[Task requirements]
In your transcription, keep every record exact and leave out the pictures.

Records from a data source
::::::::

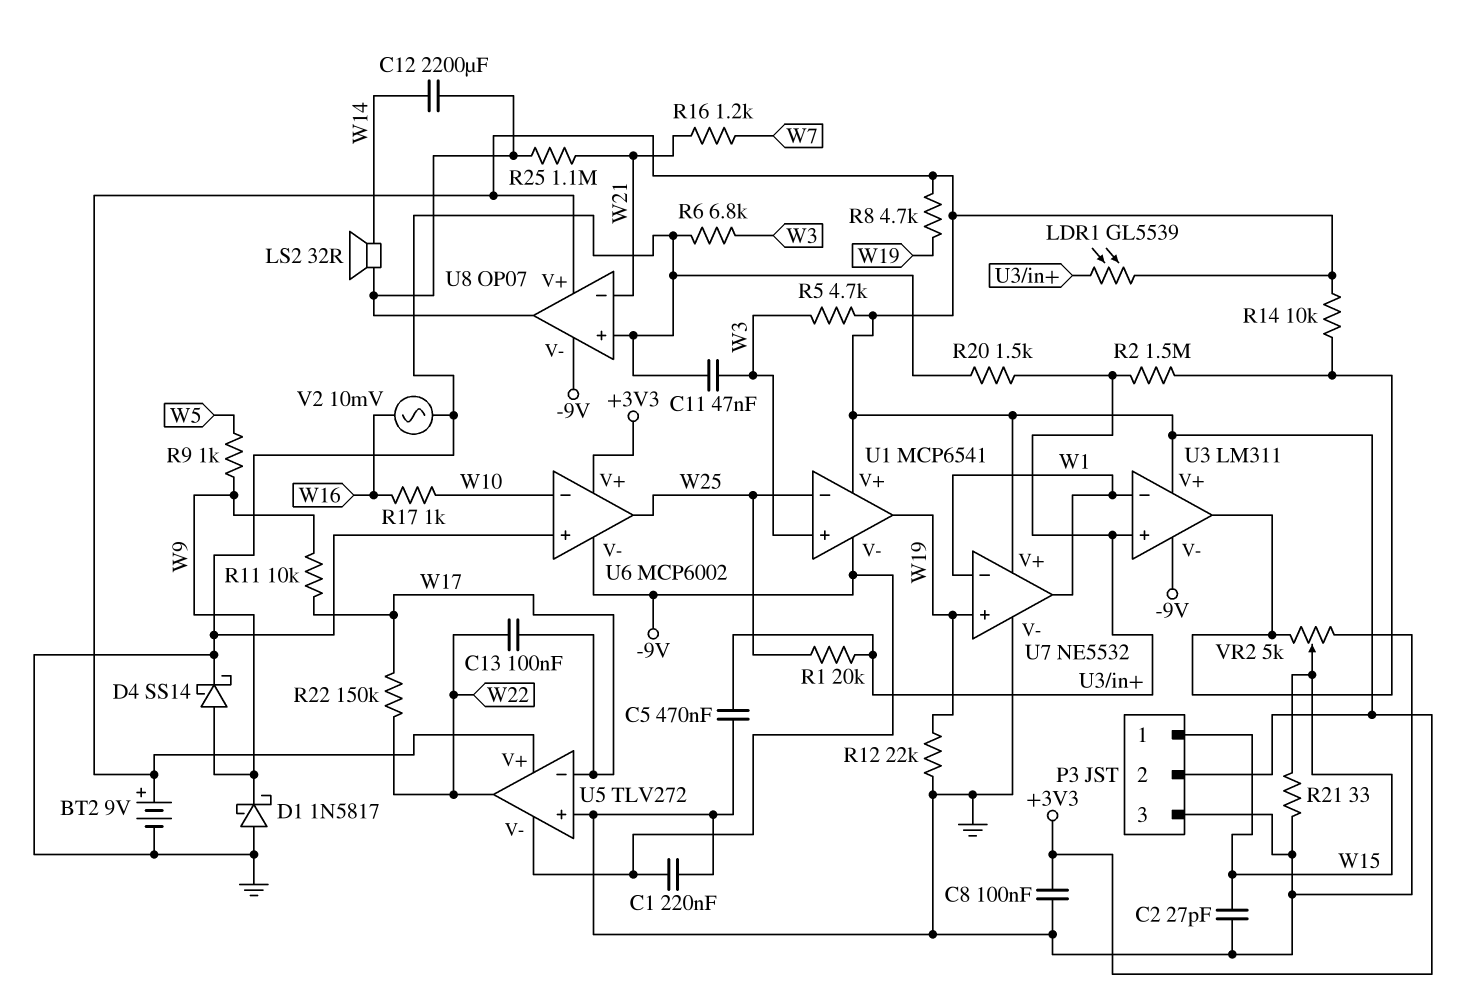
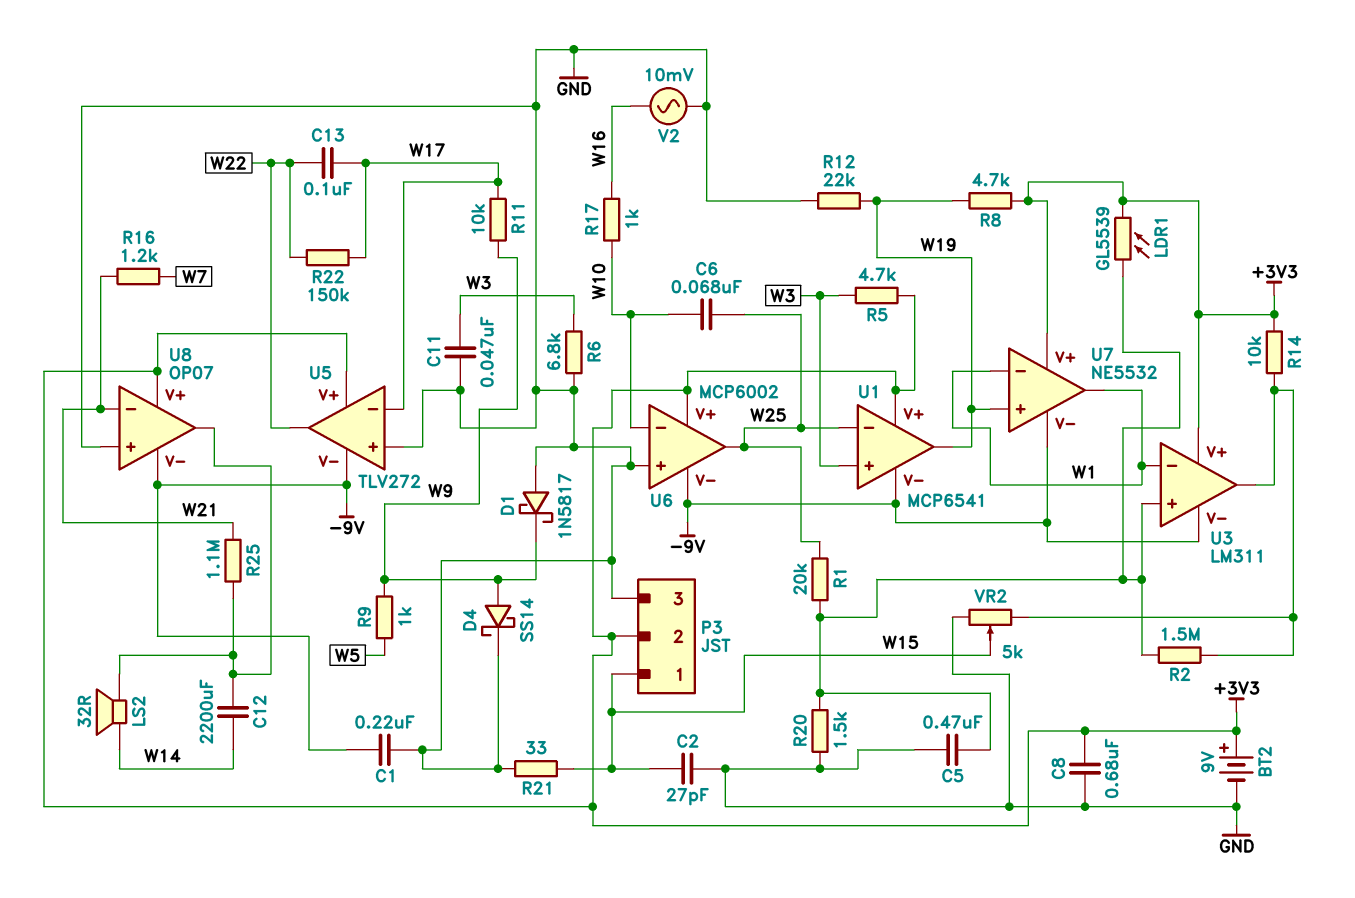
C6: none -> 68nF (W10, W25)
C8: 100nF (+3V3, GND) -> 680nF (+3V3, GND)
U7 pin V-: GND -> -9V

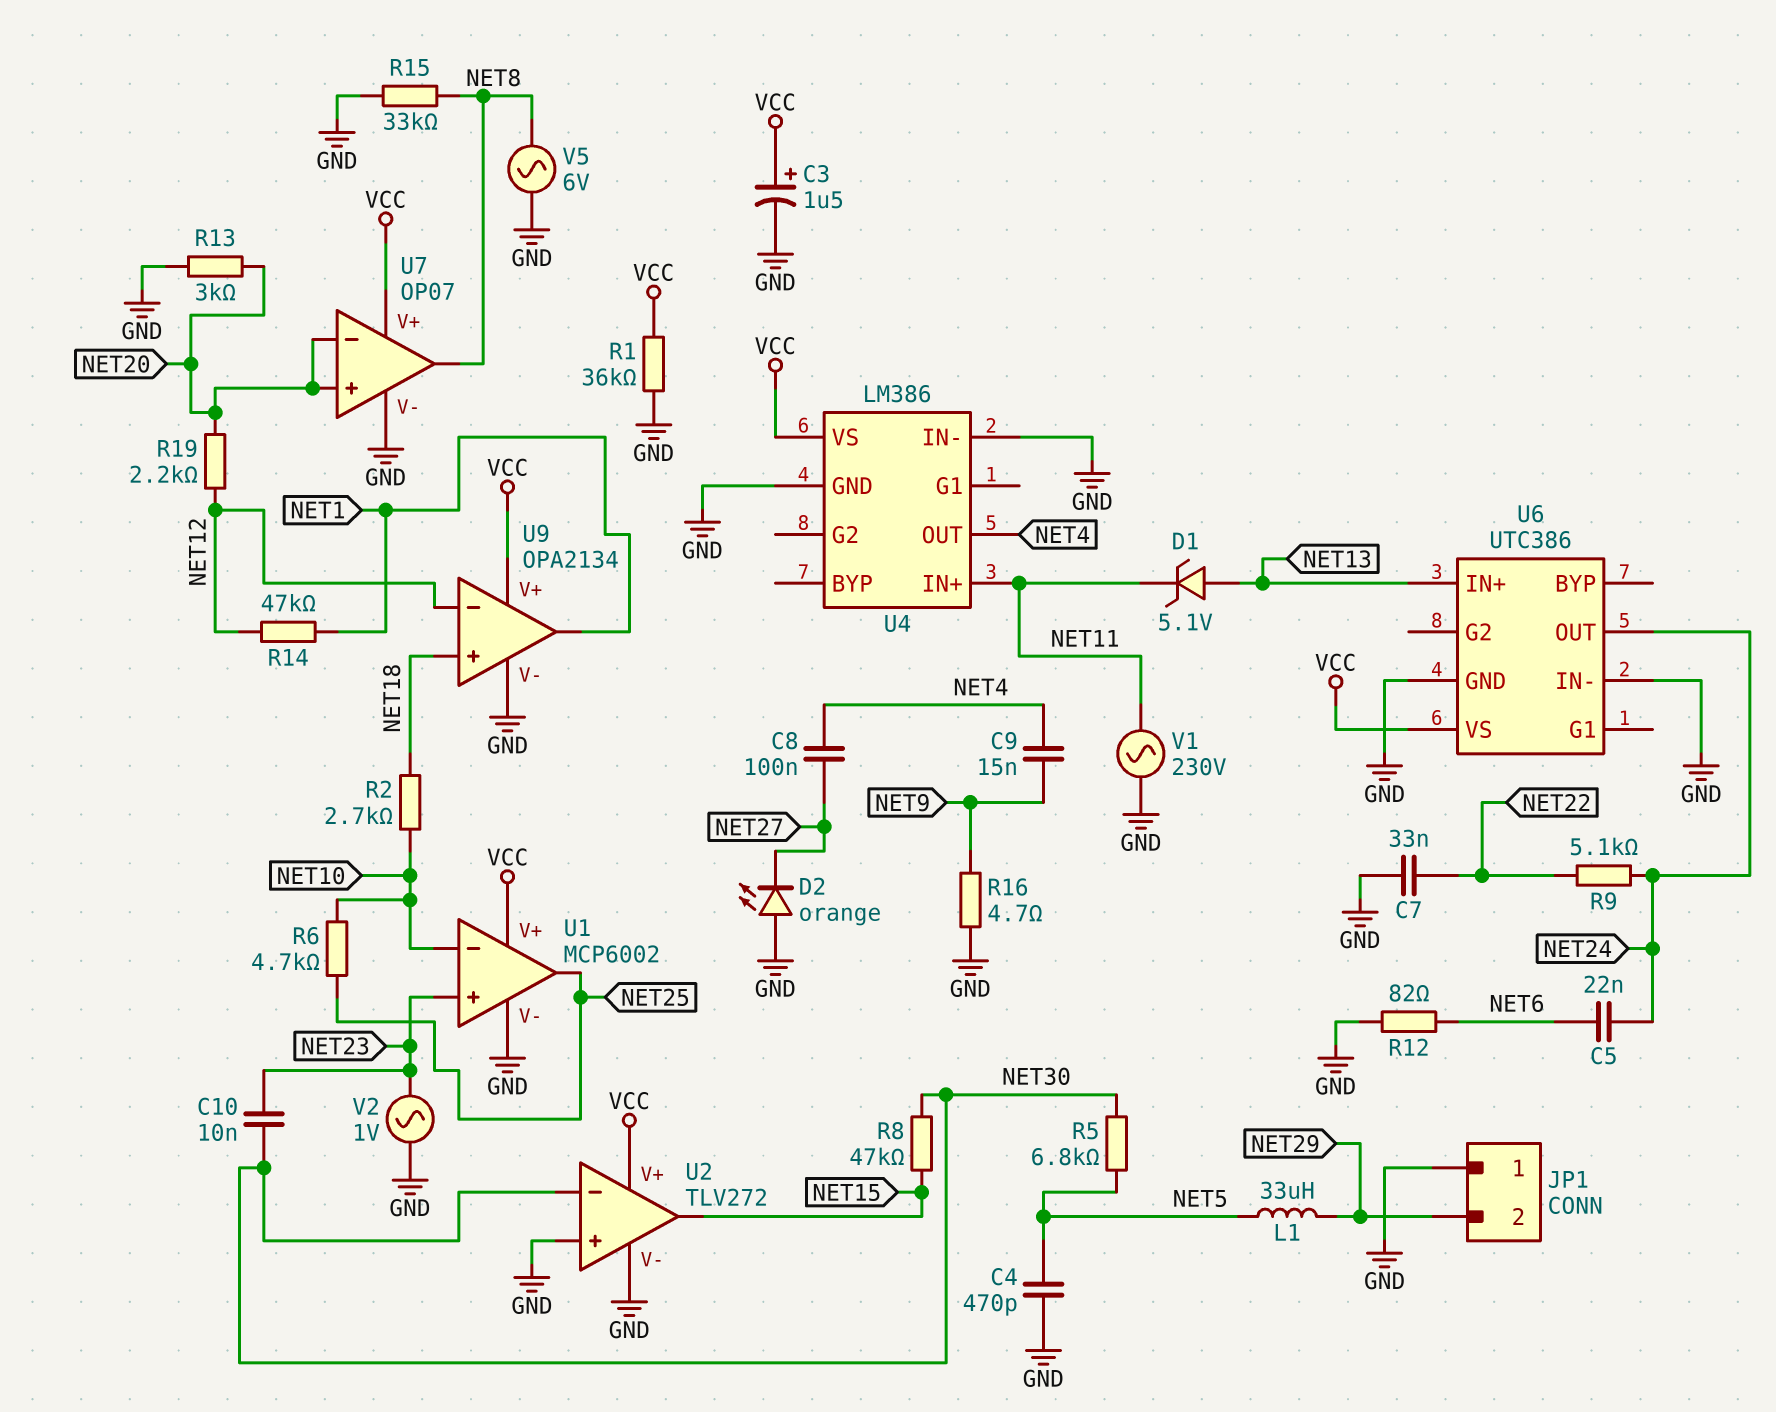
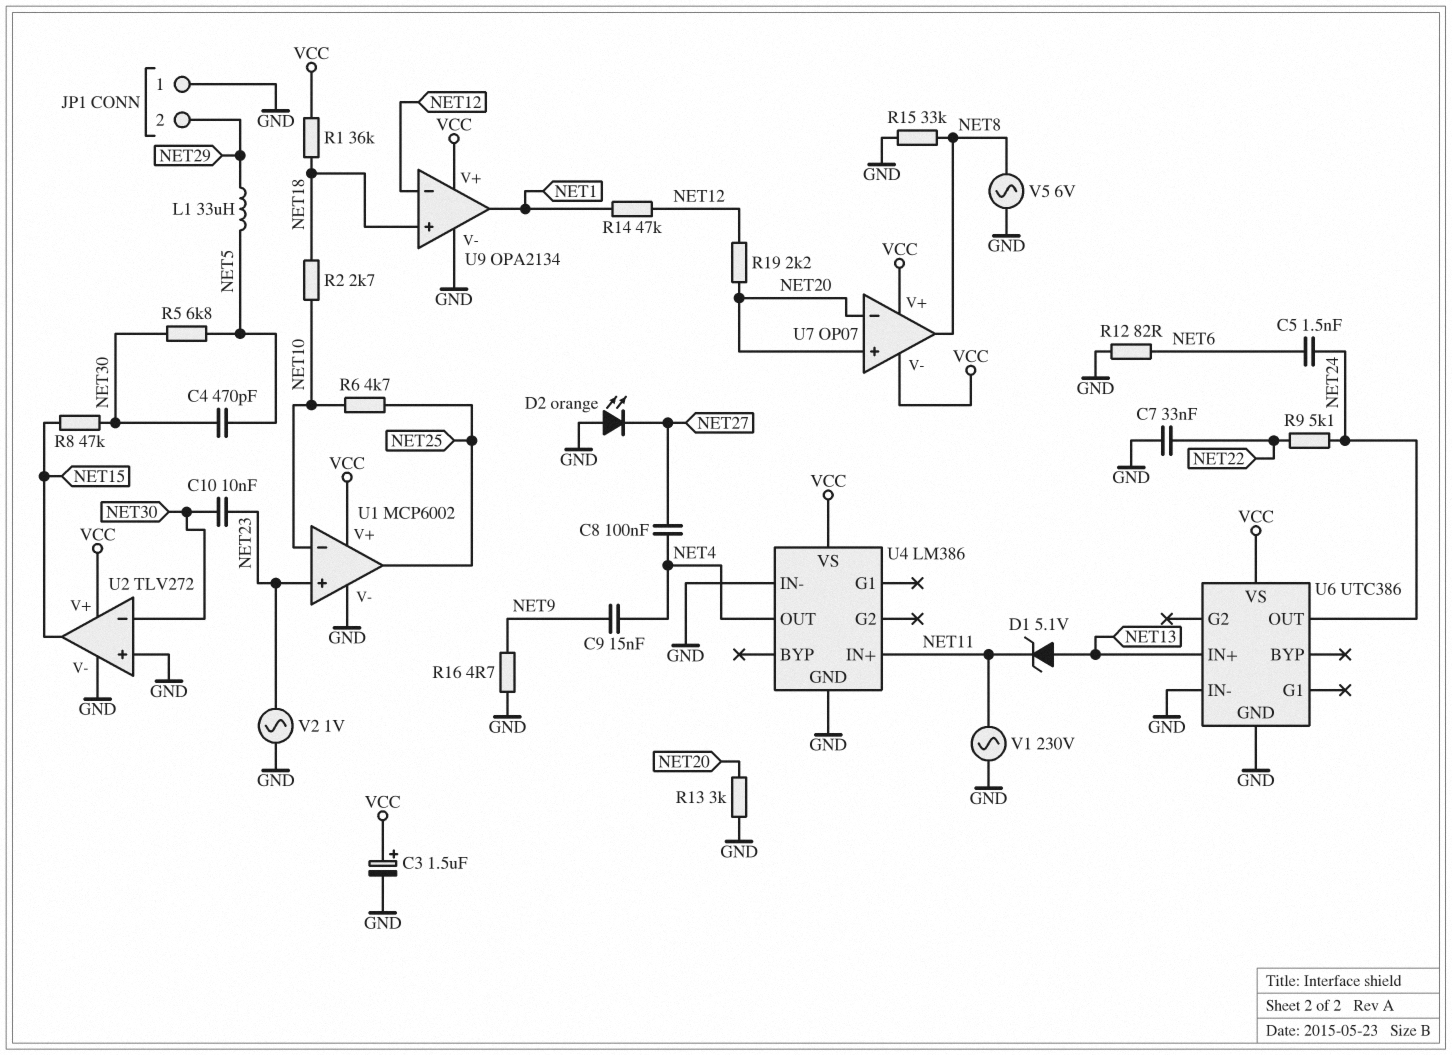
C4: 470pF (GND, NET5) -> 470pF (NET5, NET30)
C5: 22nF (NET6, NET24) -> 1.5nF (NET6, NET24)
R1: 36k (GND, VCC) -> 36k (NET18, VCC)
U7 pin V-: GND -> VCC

::::::::

[Exercise result]
C6: none -> 68nF (W10, W25)
C8: 100nF (+3V3, GND) -> 680nF (+3V3, GND)
U7 pin V-: GND -> -9V

C4: 470pF (GND, NET5) -> 470pF (NET5, NET30)
C5: 22nF (NET6, NET24) -> 1.5nF (NET6, NET24)
R1: 36k (GND, VCC) -> 36k (NET18, VCC)
U7 pin V-: GND -> VCC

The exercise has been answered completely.